TASK ITEM >>
For each record that follows, restate the text exactly and drop the pictures.

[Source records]
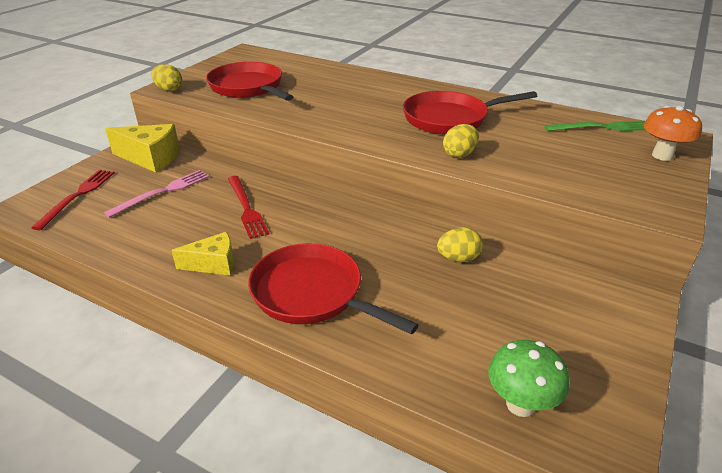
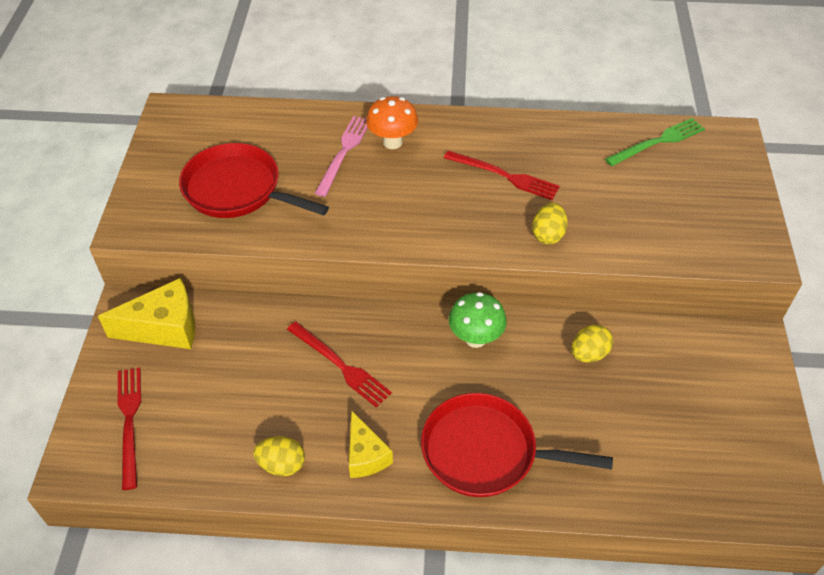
camera: 25 degrees left, 15 degrees up
(162, 192) = (226, 377): pink fork -> pink fork (344, 152)
(169, 89) = (138, 226): yellow egg -> yellow egg (282, 464)
(214, 264) = (365, 455): yellow cheese -> yellow cheese turned 105 degrees clockwise
(450, 118) = (504, 176): red pan -> red fork
(520, 404) = (716, 494): green mushroom -> green mushroom (475, 338)
(662, 156) = (728, 171): orange mushroom -> orange mushroom (392, 142)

EXERCISE OUTPUT >>
camera: 25 degrees left, 15 degrees up
(162, 192) = (226, 377): pink fork -> pink fork (344, 152)
(169, 89) = (138, 226): yellow egg -> yellow egg (282, 464)
(214, 264) = (365, 455): yellow cheese -> yellow cheese turned 105 degrees clockwise
(450, 118) = (504, 176): red pan -> red fork
(520, 404) = (716, 494): green mushroom -> green mushroom (475, 338)
(662, 156) = (728, 171): orange mushroom -> orange mushroom (392, 142)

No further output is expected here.